(begin)

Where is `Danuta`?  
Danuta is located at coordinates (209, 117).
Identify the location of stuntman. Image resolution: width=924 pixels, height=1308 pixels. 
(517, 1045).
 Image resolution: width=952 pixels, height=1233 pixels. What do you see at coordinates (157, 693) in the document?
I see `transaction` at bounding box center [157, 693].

(end)

• [THE EXERCISE]
Pull out each line of the items above that contains the string "pixels". Case counts.

• [RESULT FOR THIS EXERCISE]
Identify the location of stuntman. Image resolution: width=924 pixels, height=1308 pixels. 
 Image resolution: width=952 pixels, height=1233 pixels. What do you see at coordinates (157, 693) in the document?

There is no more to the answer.